Task item: Go through the records below and report each line with "MATRIX" in it.

Exercise data:
<<<<

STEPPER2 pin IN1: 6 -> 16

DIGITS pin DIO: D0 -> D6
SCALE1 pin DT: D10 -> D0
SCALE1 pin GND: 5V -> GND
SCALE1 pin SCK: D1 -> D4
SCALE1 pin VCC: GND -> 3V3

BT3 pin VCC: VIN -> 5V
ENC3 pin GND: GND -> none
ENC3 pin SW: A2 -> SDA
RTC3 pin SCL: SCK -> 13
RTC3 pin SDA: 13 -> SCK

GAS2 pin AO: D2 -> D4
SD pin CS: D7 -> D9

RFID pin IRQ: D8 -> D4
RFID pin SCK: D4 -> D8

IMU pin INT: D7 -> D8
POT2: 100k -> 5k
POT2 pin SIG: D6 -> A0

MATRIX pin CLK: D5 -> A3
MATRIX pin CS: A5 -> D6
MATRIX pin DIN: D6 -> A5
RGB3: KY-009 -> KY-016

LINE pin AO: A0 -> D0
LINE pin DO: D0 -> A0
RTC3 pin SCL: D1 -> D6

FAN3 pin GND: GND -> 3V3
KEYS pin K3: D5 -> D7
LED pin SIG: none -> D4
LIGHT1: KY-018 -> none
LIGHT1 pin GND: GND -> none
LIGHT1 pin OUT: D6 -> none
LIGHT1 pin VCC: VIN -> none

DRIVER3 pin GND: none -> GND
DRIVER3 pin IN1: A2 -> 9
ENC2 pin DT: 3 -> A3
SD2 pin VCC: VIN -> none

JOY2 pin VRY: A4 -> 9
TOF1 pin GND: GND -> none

>>>>

Exercise response:
MATRIX pin CLK: D5 -> A3
MATRIX pin CS: A5 -> D6
MATRIX pin DIN: D6 -> A5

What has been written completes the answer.